— Start EXTRACTED DATA —

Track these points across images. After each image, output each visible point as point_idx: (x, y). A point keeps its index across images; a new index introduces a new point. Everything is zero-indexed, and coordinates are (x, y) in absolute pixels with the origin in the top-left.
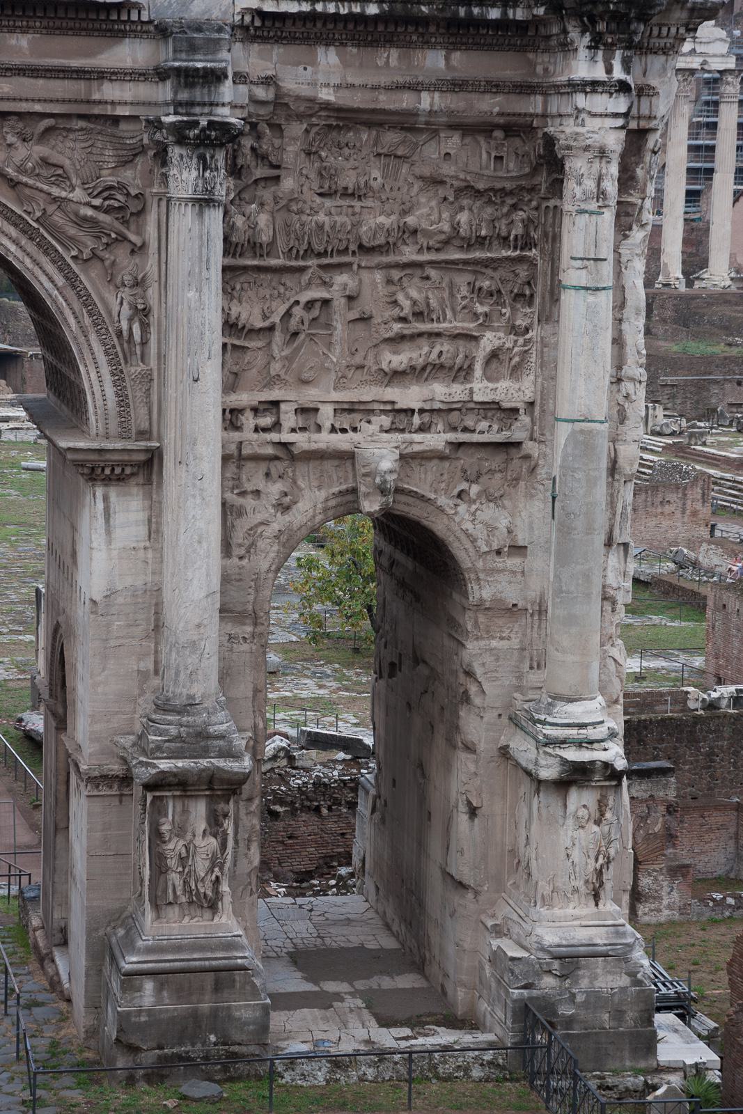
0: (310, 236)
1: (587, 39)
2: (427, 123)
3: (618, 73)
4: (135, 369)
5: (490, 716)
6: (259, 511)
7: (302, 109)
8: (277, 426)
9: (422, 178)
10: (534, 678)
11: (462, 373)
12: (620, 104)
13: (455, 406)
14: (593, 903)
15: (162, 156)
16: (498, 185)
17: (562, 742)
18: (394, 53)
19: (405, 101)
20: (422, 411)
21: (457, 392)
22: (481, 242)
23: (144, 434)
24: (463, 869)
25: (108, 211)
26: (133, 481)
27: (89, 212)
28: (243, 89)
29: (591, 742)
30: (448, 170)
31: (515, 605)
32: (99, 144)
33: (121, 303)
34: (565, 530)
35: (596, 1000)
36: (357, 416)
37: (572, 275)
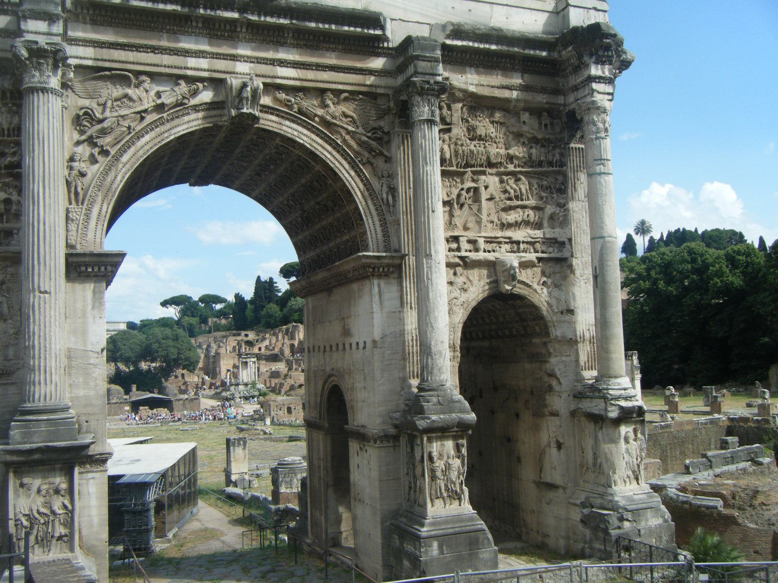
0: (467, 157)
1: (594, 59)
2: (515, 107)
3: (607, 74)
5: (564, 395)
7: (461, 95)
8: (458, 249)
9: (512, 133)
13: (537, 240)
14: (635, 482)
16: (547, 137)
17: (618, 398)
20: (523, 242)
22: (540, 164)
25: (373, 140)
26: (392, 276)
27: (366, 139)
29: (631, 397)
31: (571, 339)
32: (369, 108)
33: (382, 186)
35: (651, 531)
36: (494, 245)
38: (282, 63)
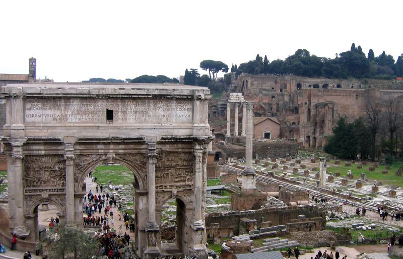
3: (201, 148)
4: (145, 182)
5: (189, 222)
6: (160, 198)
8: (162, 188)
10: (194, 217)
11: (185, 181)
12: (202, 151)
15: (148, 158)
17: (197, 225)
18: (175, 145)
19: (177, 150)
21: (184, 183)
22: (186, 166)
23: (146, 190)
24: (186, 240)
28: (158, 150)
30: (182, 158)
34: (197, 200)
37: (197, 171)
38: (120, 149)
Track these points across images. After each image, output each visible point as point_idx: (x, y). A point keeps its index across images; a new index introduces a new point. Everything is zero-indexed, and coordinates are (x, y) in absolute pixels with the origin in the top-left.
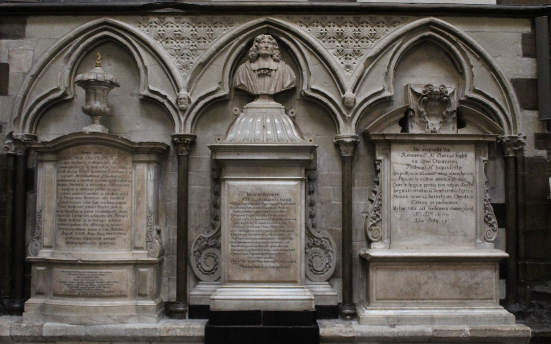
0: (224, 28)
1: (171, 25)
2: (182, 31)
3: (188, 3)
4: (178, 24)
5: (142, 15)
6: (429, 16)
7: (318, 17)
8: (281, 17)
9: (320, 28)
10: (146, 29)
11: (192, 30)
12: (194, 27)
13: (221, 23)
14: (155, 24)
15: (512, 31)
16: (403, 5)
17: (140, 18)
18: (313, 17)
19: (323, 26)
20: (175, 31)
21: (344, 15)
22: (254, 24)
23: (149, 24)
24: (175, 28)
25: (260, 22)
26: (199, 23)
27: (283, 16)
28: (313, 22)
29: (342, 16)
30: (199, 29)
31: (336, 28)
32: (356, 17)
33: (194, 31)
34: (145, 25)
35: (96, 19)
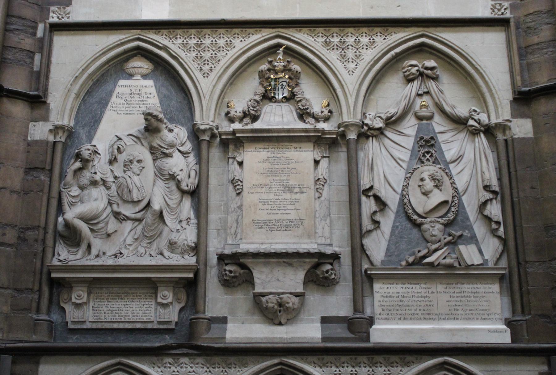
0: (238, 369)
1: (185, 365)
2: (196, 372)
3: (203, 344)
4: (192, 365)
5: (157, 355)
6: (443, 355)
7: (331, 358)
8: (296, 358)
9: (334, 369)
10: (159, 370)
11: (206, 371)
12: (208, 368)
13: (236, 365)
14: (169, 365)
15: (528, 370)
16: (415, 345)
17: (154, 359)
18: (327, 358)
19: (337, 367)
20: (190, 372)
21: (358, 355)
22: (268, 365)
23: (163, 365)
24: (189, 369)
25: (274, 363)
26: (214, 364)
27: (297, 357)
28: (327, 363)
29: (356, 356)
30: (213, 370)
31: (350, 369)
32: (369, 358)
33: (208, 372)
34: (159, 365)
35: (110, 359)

— End EXTRACTED DATA —

WHAT THIS TASK INVOLVES: Can you turn the lines from the start of the listing through the line holding "4: (135, 369)", inclusive, into a numbered list with blank lines skipped and the pictures left out?

RESULT FOR THIS EXERCISE:
1. Track these points across images. After each image, output each visible point as point_idx: (x, y). A point keeps its index across images; a new index introduces a new point. Everything is zero-indexed, and coordinates are (x, y) in absolute pixels with the origin in the top-left.
2. 0: (310, 236)
3. 1: (587, 39)
4. 2: (427, 123)
5. 3: (618, 73)
6. 4: (135, 369)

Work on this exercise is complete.